Your objective =
Make an exact copy of all the entries, with the pictures left out.

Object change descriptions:
---*---
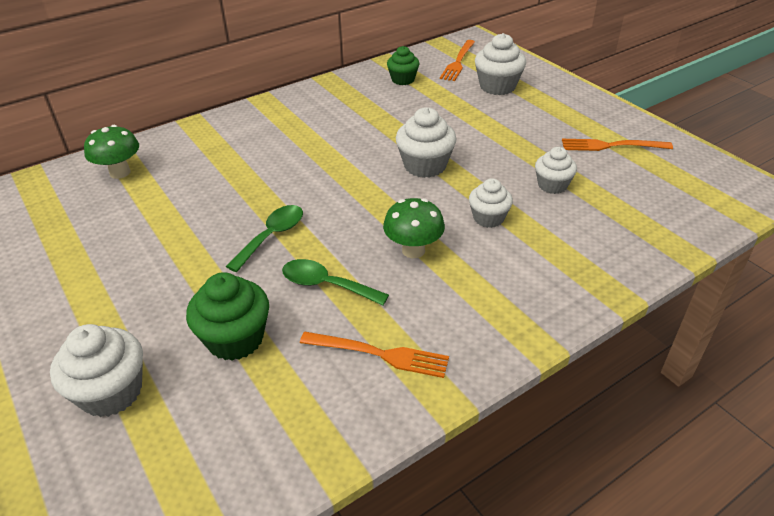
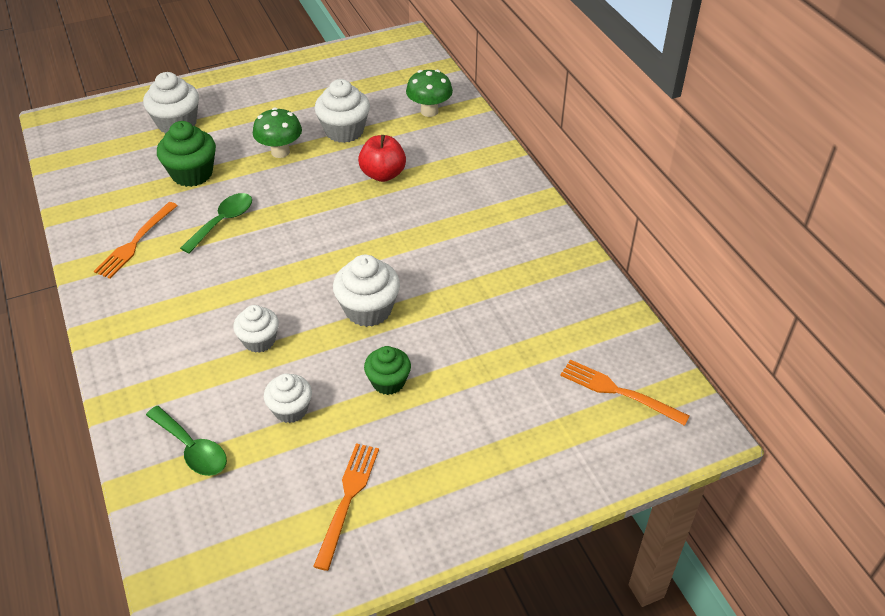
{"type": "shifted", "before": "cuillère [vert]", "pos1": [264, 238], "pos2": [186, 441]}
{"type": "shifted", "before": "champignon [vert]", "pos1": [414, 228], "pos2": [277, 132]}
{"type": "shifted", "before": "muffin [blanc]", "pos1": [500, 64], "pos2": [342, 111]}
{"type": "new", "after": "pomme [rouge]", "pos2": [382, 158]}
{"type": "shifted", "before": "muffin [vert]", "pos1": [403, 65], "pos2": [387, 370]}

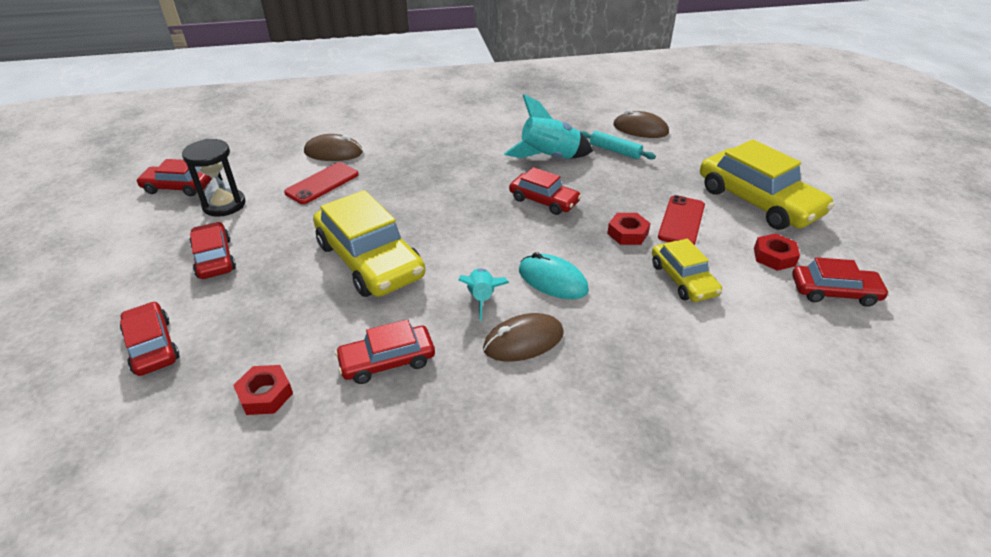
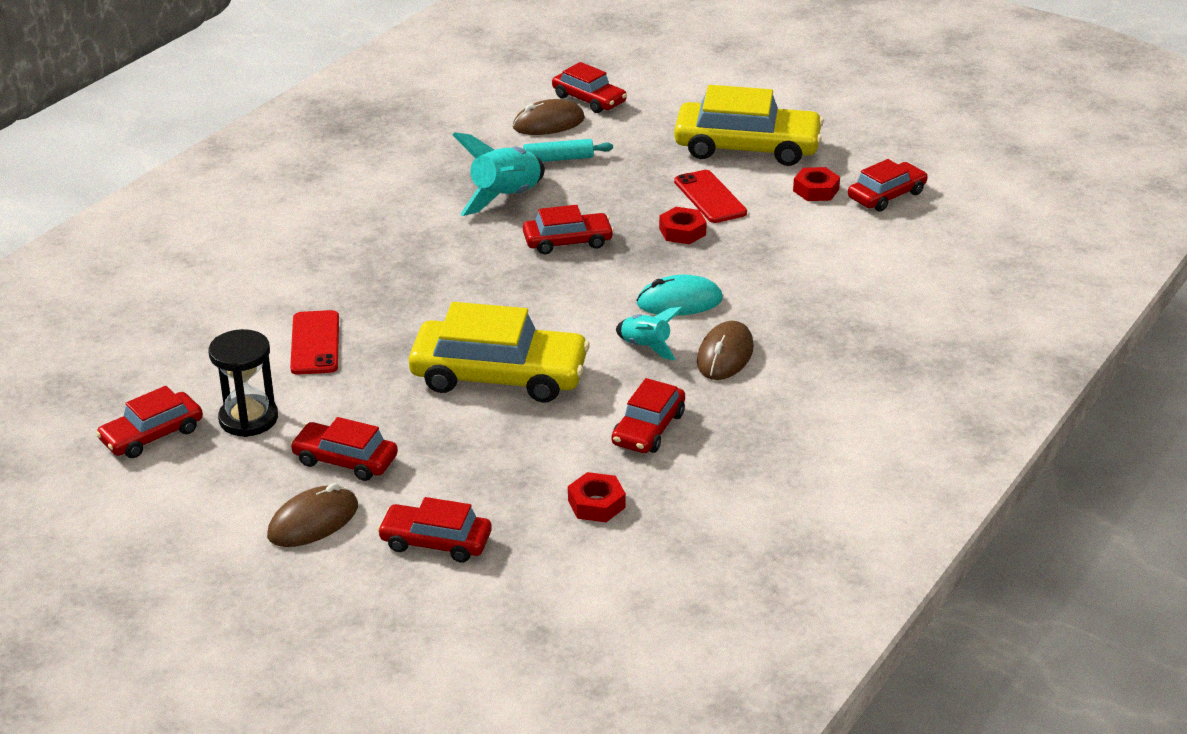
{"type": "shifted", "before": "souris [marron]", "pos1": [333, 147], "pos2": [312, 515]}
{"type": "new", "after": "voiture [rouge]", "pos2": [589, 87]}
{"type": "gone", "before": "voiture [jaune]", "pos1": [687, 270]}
---*---
Solution to the exercise =
{"type": "shifted", "before": "cuillère [vert]", "pos1": [264, 238], "pos2": [186, 441]}
{"type": "shifted", "before": "champignon [vert]", "pos1": [414, 228], "pos2": [277, 132]}
{"type": "shifted", "before": "muffin [blanc]", "pos1": [500, 64], "pos2": [342, 111]}
{"type": "new", "after": "pomme [rouge]", "pos2": [382, 158]}
{"type": "shifted", "before": "muffin [vert]", "pos1": [403, 65], "pos2": [387, 370]}

{"type": "shifted", "before": "souris [marron]", "pos1": [333, 147], "pos2": [312, 515]}
{"type": "new", "after": "voiture [rouge]", "pos2": [589, 87]}
{"type": "gone", "before": "voiture [jaune]", "pos1": [687, 270]}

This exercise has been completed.